● **EXERCISE DIRECTIONS**:
Give the number of lines in these entries that contain "DGND", and nothing more.

(Stored items)
++++++

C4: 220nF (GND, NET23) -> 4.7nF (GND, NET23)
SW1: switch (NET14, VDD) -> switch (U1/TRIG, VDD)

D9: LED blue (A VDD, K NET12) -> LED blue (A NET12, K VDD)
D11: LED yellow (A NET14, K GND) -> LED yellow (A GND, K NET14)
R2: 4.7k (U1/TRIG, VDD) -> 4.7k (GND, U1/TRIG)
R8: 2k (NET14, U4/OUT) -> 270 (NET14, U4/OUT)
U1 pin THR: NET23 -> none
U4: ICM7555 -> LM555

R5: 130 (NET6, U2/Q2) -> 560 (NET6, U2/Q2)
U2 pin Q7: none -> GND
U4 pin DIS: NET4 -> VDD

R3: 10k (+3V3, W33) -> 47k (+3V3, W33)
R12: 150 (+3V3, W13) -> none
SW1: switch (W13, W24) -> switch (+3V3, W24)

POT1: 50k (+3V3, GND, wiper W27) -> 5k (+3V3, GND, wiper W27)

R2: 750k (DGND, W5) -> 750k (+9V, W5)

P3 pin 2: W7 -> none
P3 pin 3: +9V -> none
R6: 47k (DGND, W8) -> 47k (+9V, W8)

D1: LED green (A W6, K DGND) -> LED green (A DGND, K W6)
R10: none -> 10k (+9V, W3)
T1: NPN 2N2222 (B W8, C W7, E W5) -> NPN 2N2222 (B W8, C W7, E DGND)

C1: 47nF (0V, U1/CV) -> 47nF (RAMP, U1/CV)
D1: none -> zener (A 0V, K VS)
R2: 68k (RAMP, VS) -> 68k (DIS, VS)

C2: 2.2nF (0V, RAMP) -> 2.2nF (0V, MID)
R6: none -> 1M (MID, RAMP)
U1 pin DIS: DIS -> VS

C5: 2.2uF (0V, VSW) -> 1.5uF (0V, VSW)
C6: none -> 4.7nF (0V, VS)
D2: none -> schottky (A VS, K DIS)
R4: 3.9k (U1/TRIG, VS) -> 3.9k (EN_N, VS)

++++++

● **FINISHED TASK**:
4